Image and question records
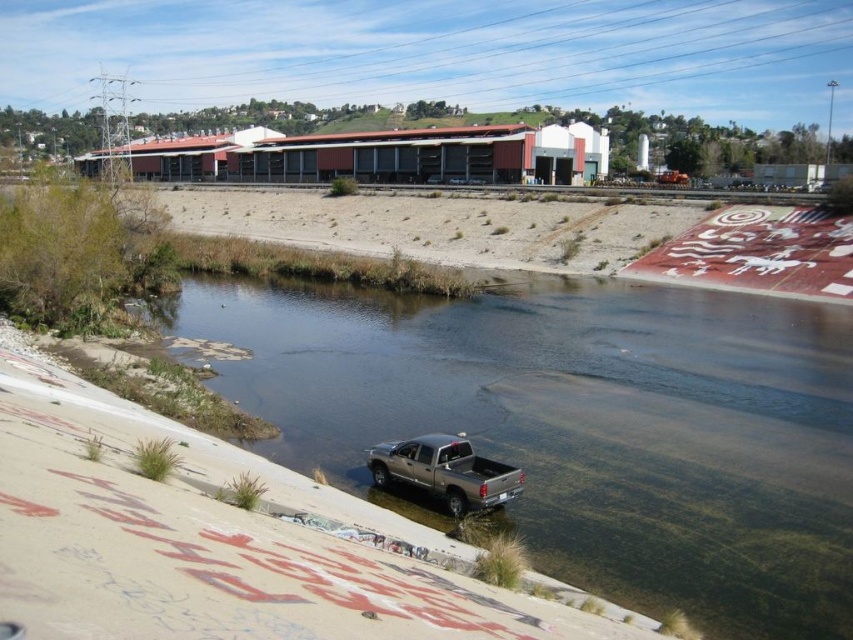
Question: Which of the following is the farthest from the observer?

Choices:
 (A) clear water at center
 (B) silver metallic truck at lower center

Answer: (B)

Question: Can you confirm if clear water at center is wider than silver metallic truck at lower center?

Choices:
 (A) no
 (B) yes

Answer: (B)

Question: Which object is closer to the camera taking this photo?

Choices:
 (A) clear water at center
 (B) silver metallic truck at lower center

Answer: (A)

Question: Which point is closer to the camera?

Choices:
 (A) (463, 435)
 (B) (242, 368)

Answer: (A)

Question: Can you confirm if clear water at center is thinner than silver metallic truck at lower center?

Choices:
 (A) yes
 (B) no

Answer: (B)

Question: In this image, where is clear water at center located relative to silver metallic truck at lower center?

Choices:
 (A) above
 (B) below

Answer: (A)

### Task brief
Rewrite every line of the rows above as a numbered list, omitting blank lines and leaving out the picture.

### Right answer
1. Question: Which of the following is the farthest from the observer?
2. Choices:
3.  (A) clear water at center
4.  (B) silver metallic truck at lower center
5. Answer: (B)
6. Question: Can you confirm if clear water at center is wider than silver metallic truck at lower center?
7. Choices:
8.  (A) no
9.  (B) yes
10. Answer: (B)
11. Question: Which object is closer to the camera taking this photo?
12. Choices:
13.  (A) clear water at center
14.  (B) silver metallic truck at lower center
15. Answer: (A)
16. Question: Which point is closer to the camera?
17. Choices:
18.  (A) (463, 435)
19.  (B) (242, 368)
20. Answer: (A)
21. Question: Can you confirm if clear water at center is thinner than silver metallic truck at lower center?
22. Choices:
23.  (A) yes
24.  (B) no
25. Answer: (B)
26. Question: In this image, where is clear water at center located relative to silver metallic truck at lower center?
27. Choices:
28.  (A) above
29.  (B) below
30. Answer: (A)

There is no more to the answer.